**Instructions to follow**
Print the following lines from the material verbatim, starting at the line that contains "50 m inside the frame." and ending at the line that contains "road 3 (residential): [(288,154),(286,0)]", both ends included.

**Record list**
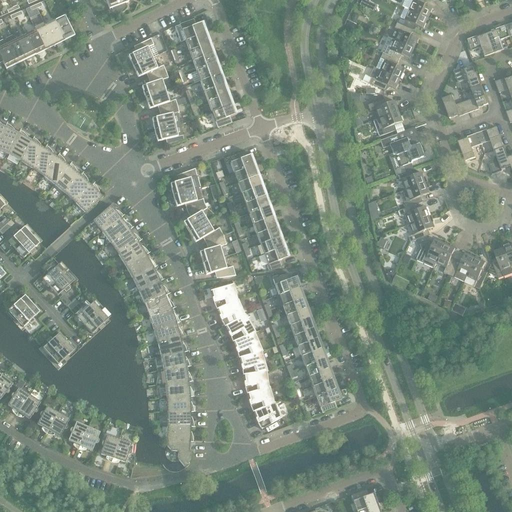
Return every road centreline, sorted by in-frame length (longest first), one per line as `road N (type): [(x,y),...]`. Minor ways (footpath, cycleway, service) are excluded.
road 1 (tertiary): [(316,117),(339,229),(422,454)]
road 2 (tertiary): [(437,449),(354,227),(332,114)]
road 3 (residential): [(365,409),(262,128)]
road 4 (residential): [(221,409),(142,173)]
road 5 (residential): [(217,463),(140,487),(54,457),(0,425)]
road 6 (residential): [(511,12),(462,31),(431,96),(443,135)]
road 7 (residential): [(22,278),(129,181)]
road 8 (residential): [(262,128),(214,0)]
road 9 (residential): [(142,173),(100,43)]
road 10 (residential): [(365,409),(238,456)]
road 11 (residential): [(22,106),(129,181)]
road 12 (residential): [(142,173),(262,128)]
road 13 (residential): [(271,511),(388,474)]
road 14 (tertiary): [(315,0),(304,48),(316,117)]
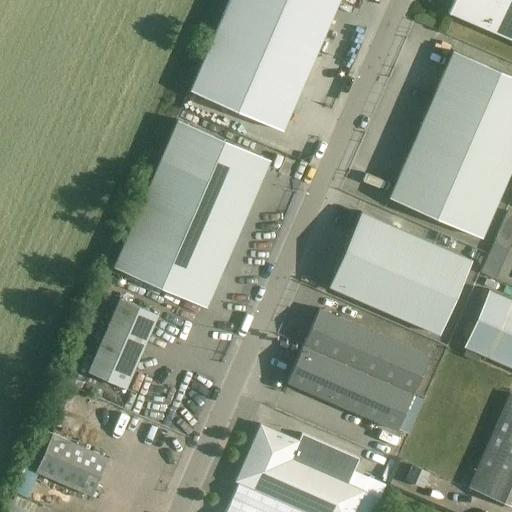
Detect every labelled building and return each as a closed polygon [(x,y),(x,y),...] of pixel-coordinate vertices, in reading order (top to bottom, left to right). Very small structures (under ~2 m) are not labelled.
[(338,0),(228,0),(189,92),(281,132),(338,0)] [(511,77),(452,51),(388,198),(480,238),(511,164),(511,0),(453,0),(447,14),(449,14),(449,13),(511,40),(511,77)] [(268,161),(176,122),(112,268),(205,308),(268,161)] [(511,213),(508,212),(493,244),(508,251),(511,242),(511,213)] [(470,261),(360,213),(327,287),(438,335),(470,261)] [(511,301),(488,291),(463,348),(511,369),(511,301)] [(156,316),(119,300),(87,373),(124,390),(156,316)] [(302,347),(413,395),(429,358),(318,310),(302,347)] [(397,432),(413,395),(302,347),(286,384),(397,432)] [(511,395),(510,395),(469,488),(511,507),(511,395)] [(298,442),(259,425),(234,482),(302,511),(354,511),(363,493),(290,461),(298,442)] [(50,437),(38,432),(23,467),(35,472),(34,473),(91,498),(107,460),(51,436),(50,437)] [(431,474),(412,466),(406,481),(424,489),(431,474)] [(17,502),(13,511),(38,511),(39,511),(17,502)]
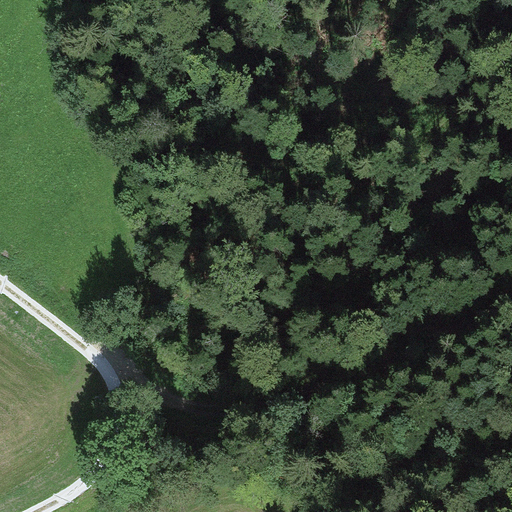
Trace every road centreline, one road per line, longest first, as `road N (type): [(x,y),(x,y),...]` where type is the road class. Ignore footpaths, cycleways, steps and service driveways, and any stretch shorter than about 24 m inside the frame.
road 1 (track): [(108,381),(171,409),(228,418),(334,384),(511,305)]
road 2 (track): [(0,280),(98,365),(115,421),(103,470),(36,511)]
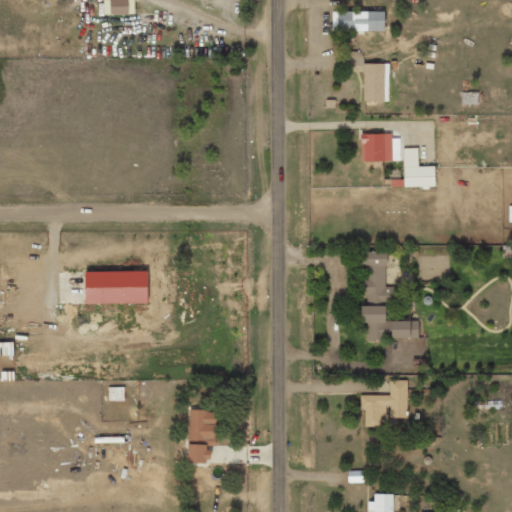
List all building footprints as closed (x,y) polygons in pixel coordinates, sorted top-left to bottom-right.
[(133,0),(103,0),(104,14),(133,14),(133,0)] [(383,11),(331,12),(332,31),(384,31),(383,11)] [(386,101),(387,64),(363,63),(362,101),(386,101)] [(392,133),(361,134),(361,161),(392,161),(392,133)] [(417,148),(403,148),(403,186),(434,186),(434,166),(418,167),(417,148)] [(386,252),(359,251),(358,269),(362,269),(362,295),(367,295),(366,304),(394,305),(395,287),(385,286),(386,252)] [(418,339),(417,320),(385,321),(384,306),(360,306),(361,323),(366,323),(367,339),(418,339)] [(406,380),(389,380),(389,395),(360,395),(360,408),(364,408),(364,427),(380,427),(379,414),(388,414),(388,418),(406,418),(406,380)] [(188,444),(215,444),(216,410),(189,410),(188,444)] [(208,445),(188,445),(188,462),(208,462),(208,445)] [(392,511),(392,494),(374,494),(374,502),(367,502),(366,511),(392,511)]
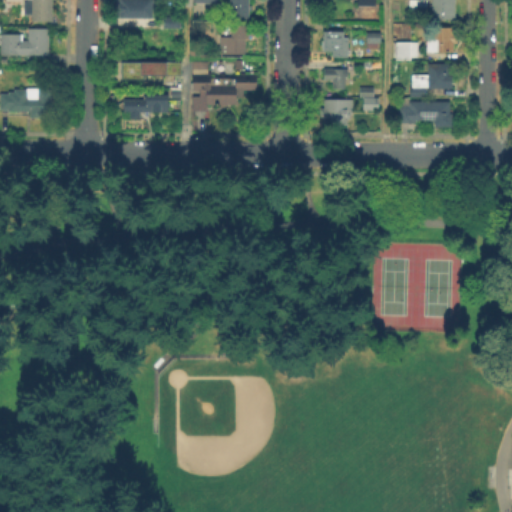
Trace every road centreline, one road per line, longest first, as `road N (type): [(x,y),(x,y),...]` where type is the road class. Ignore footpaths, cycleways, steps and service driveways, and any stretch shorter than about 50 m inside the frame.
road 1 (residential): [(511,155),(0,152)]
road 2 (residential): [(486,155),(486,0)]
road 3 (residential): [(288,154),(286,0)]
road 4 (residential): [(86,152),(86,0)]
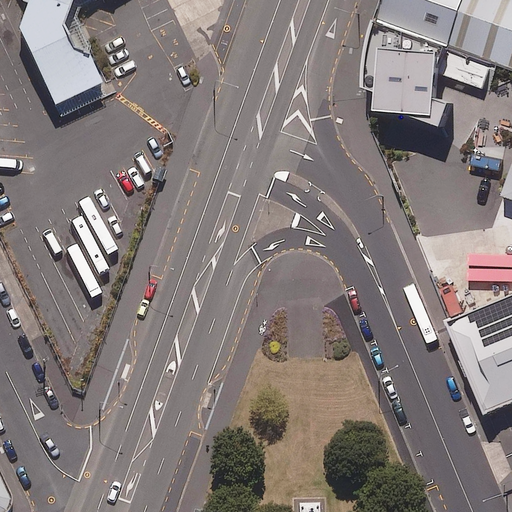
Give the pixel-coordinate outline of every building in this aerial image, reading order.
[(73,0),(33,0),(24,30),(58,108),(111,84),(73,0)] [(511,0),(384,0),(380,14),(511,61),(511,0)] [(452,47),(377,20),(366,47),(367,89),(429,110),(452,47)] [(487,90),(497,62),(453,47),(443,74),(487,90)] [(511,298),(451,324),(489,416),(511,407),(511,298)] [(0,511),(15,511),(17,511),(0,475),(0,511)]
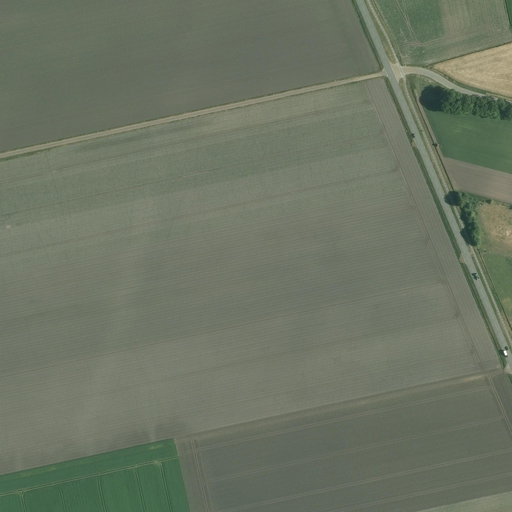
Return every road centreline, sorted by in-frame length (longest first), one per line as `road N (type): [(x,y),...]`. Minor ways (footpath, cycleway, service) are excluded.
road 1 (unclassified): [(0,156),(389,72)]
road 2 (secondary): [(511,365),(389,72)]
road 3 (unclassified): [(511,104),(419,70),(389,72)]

---

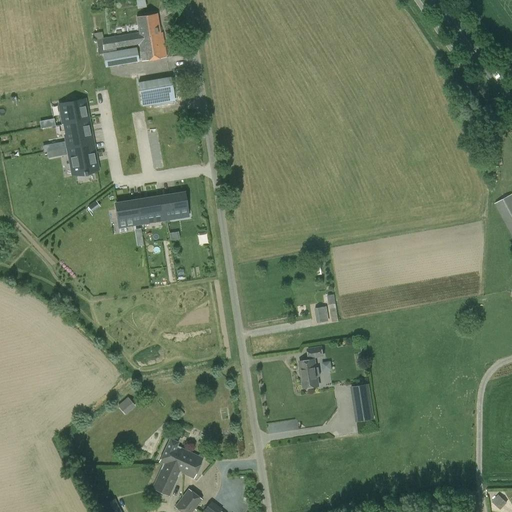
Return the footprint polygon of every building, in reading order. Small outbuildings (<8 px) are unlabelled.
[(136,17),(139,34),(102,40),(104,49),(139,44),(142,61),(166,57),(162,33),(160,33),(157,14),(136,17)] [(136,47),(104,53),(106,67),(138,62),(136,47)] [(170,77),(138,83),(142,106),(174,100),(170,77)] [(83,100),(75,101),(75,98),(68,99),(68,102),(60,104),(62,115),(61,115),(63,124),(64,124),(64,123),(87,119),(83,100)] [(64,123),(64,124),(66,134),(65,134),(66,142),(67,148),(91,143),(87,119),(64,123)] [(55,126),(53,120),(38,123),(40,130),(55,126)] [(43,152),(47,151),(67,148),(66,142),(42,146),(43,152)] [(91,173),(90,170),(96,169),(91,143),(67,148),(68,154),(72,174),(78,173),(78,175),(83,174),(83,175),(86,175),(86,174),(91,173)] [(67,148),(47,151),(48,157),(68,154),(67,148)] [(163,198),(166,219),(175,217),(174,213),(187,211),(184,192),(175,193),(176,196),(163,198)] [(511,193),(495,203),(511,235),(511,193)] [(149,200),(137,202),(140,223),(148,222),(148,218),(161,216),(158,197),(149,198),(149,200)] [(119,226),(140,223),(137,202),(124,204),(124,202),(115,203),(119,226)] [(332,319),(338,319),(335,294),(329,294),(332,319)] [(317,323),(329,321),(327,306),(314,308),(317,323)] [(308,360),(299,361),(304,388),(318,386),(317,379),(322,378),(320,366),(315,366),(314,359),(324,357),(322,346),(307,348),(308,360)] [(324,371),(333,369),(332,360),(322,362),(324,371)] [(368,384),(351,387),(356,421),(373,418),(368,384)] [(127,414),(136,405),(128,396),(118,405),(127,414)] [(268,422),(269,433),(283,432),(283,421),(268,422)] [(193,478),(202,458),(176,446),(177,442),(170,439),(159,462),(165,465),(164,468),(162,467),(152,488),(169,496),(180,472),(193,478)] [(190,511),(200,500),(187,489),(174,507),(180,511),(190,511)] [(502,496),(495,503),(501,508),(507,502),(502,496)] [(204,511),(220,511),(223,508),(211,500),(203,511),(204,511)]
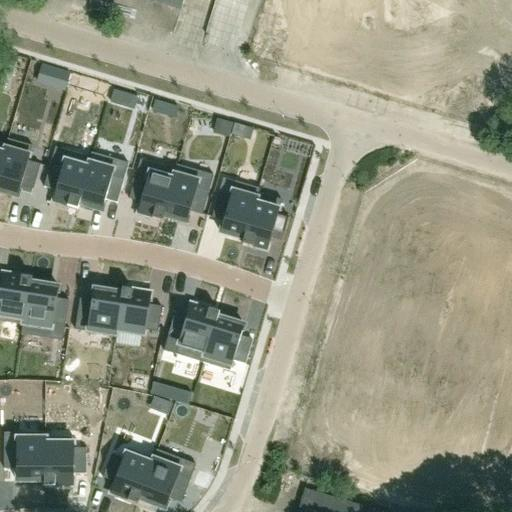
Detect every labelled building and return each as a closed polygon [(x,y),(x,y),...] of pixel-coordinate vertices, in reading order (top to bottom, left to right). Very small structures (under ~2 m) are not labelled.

--

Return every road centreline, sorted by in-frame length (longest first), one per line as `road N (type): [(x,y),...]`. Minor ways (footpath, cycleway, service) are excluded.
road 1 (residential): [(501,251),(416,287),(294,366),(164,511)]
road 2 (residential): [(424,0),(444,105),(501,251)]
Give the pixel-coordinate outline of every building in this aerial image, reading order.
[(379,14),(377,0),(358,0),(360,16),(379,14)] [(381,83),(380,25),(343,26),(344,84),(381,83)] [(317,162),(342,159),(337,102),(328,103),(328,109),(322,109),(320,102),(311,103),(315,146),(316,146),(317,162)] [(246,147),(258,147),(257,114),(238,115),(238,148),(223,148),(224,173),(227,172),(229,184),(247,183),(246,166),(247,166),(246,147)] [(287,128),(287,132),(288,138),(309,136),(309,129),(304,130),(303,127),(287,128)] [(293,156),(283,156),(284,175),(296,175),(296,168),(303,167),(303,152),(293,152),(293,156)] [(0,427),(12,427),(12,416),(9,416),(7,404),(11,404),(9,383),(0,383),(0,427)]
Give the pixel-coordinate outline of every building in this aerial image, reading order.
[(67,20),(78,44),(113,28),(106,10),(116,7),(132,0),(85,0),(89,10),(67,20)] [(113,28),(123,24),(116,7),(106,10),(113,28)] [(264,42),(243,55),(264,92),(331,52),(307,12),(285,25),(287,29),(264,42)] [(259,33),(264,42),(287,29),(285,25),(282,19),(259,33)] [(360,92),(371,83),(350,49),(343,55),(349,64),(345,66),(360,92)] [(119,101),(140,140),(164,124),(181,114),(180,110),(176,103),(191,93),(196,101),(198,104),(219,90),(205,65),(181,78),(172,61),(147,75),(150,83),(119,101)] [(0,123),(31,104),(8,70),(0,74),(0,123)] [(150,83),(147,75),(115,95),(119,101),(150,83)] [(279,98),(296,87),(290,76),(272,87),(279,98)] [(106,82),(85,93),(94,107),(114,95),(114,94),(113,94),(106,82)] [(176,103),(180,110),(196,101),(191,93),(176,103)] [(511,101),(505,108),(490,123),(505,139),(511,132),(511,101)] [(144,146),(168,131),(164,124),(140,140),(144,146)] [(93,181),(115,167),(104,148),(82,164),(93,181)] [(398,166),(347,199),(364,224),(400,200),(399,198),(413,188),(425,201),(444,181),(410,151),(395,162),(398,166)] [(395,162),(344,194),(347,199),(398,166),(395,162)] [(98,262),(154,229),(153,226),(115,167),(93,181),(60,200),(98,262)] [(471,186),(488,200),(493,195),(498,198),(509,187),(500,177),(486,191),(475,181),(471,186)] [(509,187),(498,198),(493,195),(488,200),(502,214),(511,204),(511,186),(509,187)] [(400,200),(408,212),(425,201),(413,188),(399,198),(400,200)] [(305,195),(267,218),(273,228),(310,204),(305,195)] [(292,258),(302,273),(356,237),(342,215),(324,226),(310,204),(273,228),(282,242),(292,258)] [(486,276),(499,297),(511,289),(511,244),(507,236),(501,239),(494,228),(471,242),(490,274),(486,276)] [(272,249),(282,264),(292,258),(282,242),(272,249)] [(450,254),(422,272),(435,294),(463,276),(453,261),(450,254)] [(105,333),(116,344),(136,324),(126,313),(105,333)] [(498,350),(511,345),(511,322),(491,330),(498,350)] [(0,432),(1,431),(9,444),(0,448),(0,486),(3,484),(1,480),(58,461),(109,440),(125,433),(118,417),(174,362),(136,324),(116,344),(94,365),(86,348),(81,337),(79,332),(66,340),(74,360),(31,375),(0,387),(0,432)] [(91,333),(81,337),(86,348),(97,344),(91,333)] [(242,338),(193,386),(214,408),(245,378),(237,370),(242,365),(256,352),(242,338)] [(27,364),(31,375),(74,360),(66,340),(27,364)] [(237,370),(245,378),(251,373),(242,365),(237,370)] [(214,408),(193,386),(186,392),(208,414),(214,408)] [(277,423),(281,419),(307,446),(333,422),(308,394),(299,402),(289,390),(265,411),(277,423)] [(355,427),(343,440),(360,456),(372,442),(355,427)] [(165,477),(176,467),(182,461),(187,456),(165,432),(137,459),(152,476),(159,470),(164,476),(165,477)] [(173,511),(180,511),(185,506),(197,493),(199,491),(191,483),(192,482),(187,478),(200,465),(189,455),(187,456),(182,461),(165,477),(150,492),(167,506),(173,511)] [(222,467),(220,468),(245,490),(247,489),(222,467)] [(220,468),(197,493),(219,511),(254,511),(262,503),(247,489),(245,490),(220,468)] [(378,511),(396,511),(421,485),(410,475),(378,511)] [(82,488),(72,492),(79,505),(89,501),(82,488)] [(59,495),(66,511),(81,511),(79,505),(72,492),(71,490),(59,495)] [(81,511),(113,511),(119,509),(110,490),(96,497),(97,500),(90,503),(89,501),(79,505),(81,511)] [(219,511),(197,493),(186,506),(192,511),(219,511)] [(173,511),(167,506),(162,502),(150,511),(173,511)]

**Answer to the exercise**
Trace every road centreline, one road per line, longest first, as `road N (type): [(x,y),(x,y),...]` where type is the road class. Ignore footpaths, cycleways, steps and service driveways, and any stretch shorter than about 50 m inside the frame.
road 1 (residential): [(511,155),(0,152)]
road 2 (residential): [(486,155),(486,0)]
road 3 (residential): [(288,154),(286,0)]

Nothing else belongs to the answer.